### Requirement
The answer should be a faithful retyping of the records that follow, pictures excluded.

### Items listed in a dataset

────────────────────

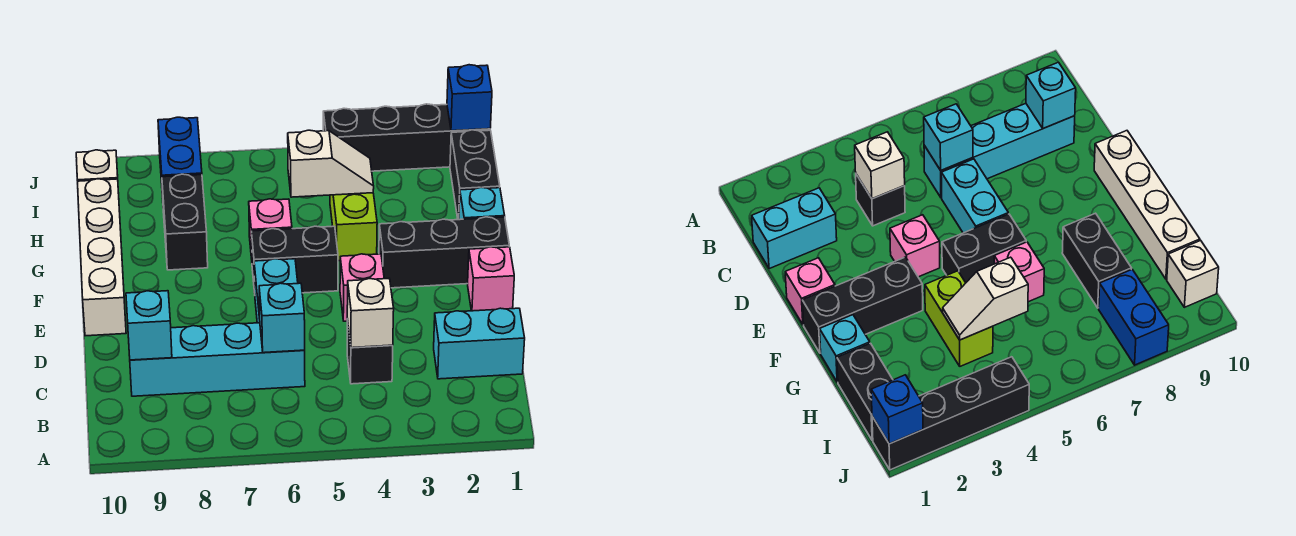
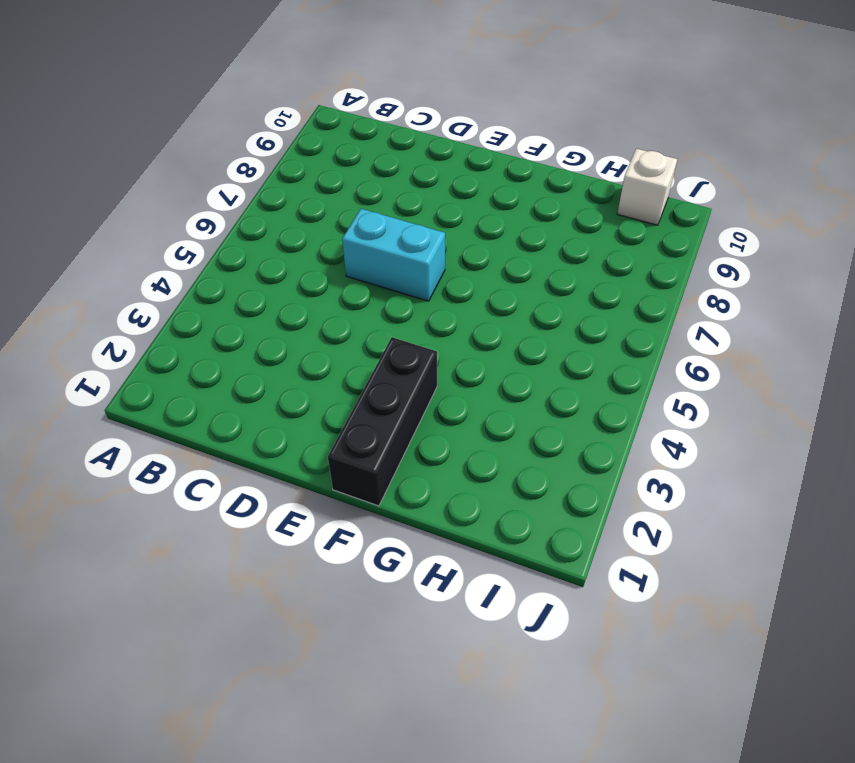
none -> cyan brick C1:C2 level 1
none -> black brick C4 level 1
none -> cyan brick C6:C9 level 1

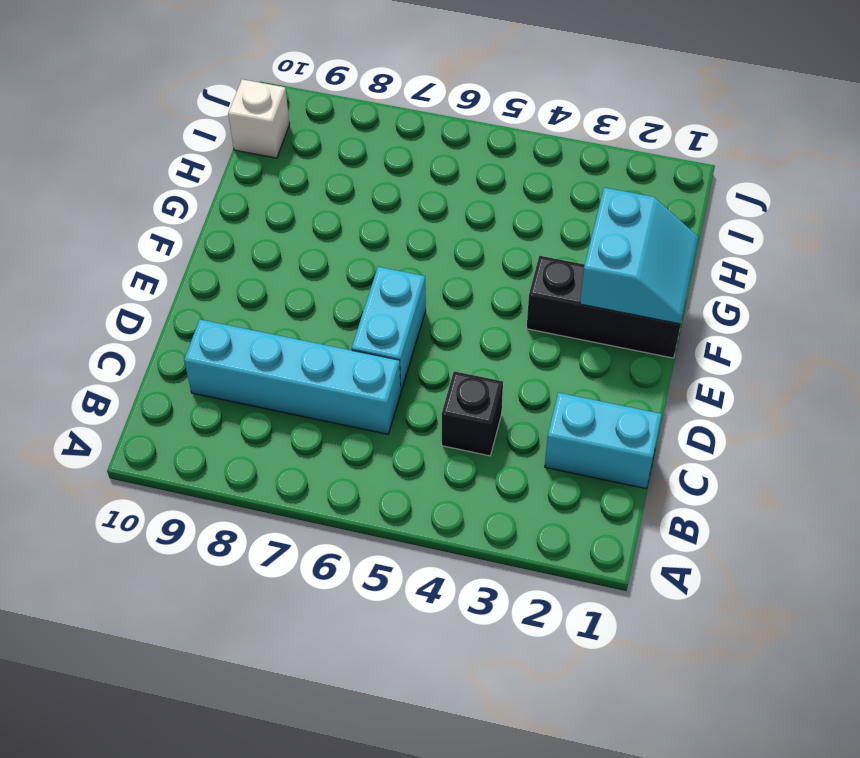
cyan slope F1:G2 level 2 top 2 -> none
none -> pink brick E1 level 1
none -> pink brick E4 level 1
none -> white brick E10:H10 level 1

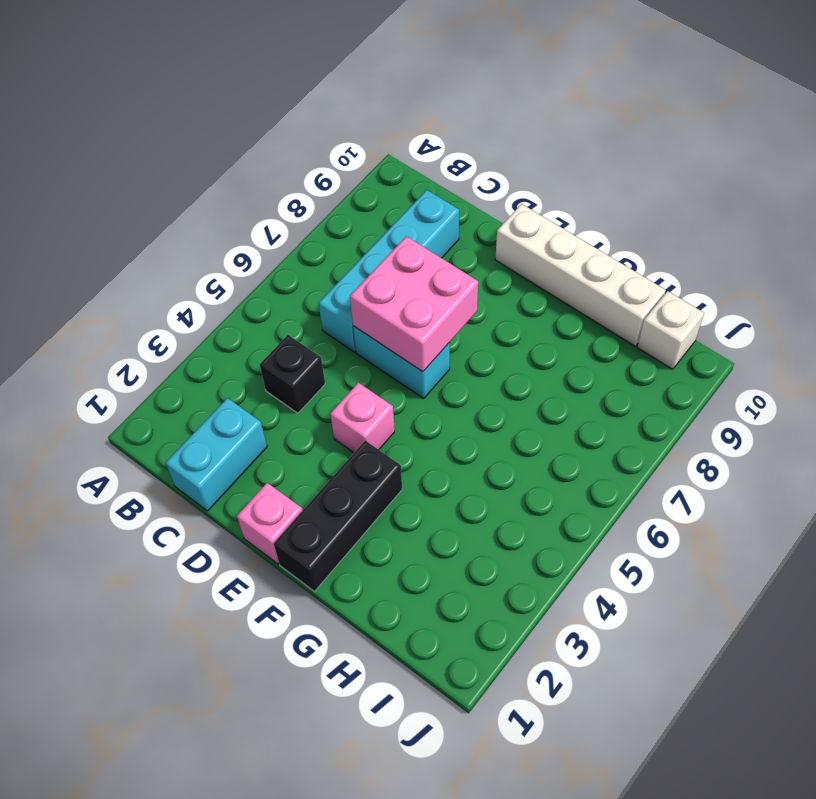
pink brick D6:E7 level 2 -> none
none -> black brick F5:F6 level 1
none -> cyan brick G1 level 1
none -> lime brick G4:H4 level 1

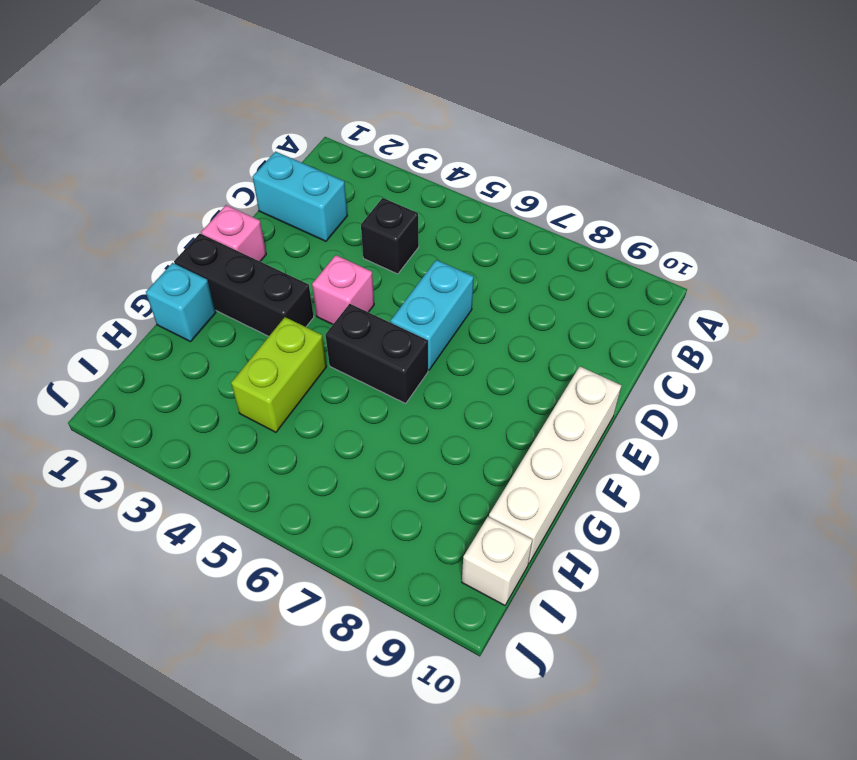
none -> cyan brick C6:C9 level 1
none -> pink brick G6 level 1
none -> black brick G8:H8 level 1

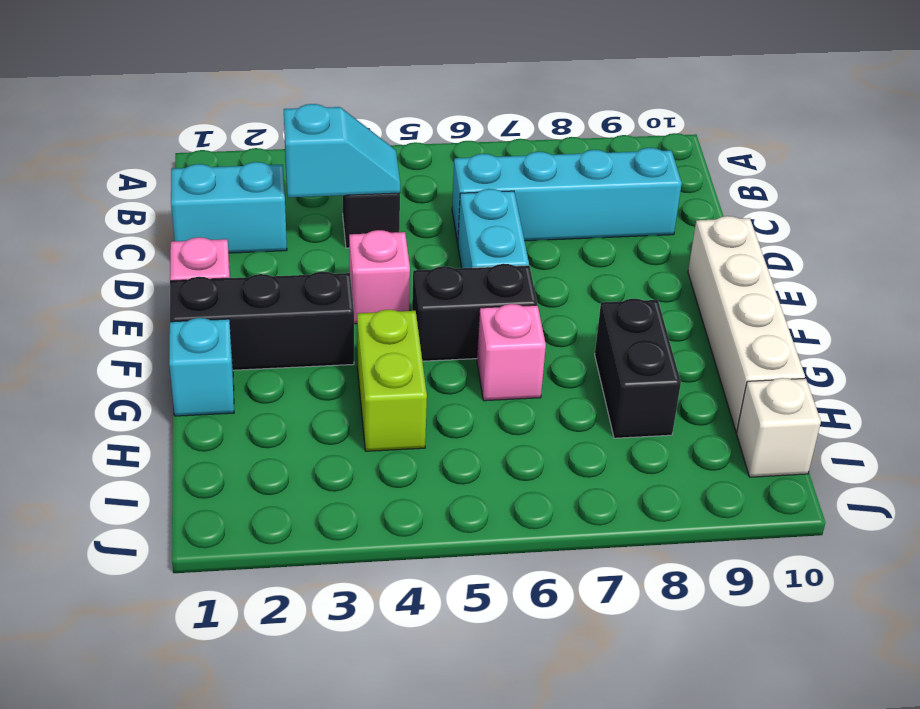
cyan slope C3:C4 level 2 top 3 -> white brick C4 level 2
none -> black brick H1:I1 level 1
none -> blue brick I8:J8 level 1
none -> black brick J1:J4 level 1

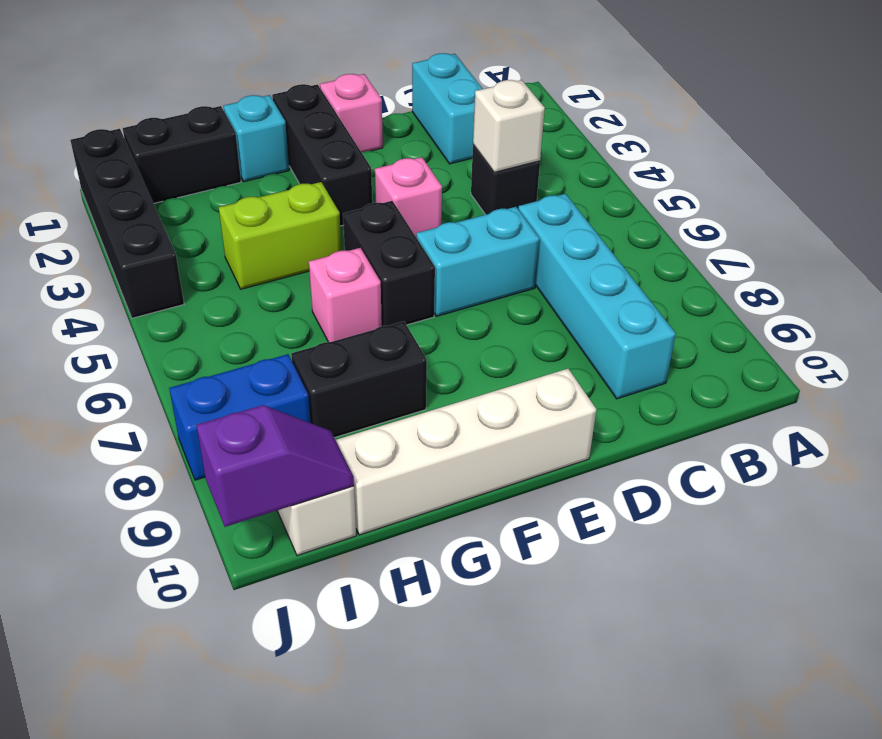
purple slope I10:J10 level 2 top J -> none
none -> cyan brick C6 level 2
none -> cyan brick C9 level 2
none -> white slope H4:H5 level 2 top 5

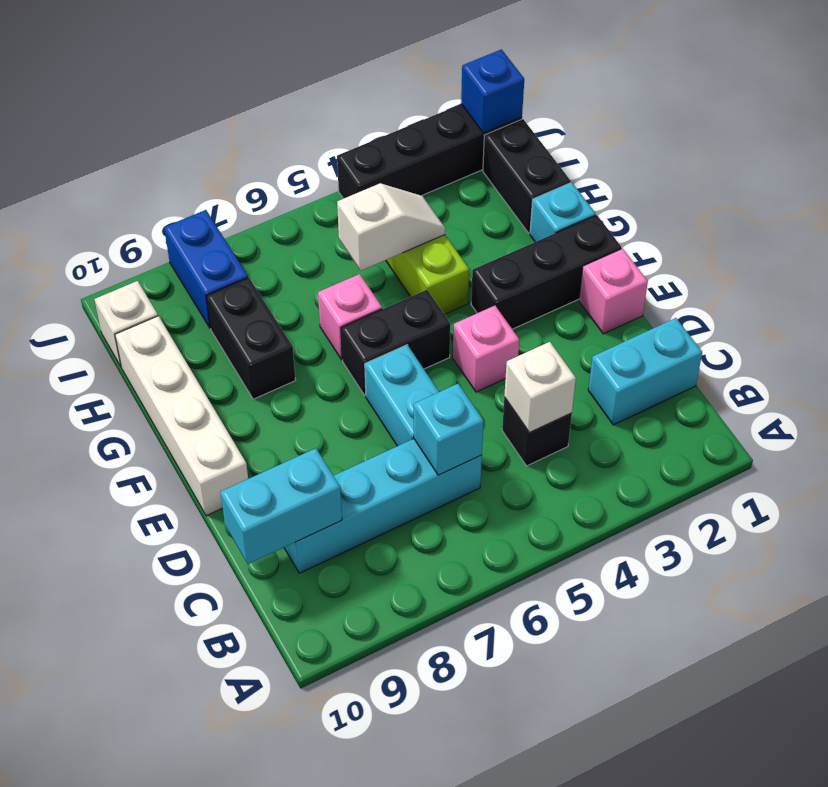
cyan brick C9:C10 level 2 -> cyan brick C9 level 2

────────────────────

### Reply
none -> cyan brick C1:C2 level 1
none -> black brick C4 level 1
none -> cyan brick C6:C9 level 1

cyan slope F1:G2 level 2 top 2 -> none
none -> pink brick E1 level 1
none -> pink brick E4 level 1
none -> white brick E10:H10 level 1

pink brick D6:E7 level 2 -> none
none -> black brick F5:F6 level 1
none -> cyan brick G1 level 1
none -> lime brick G4:H4 level 1

none -> cyan brick C6:C9 level 1
none -> pink brick G6 level 1
none -> black brick G8:H8 level 1

cyan slope C3:C4 level 2 top 3 -> white brick C4 level 2
none -> black brick H1:I1 level 1
none -> blue brick I8:J8 level 1
none -> black brick J1:J4 level 1

purple slope I10:J10 level 2 top J -> none
none -> cyan brick C6 level 2
none -> cyan brick C9 level 2
none -> white slope H4:H5 level 2 top 5

cyan brick C9:C10 level 2 -> cyan brick C9 level 2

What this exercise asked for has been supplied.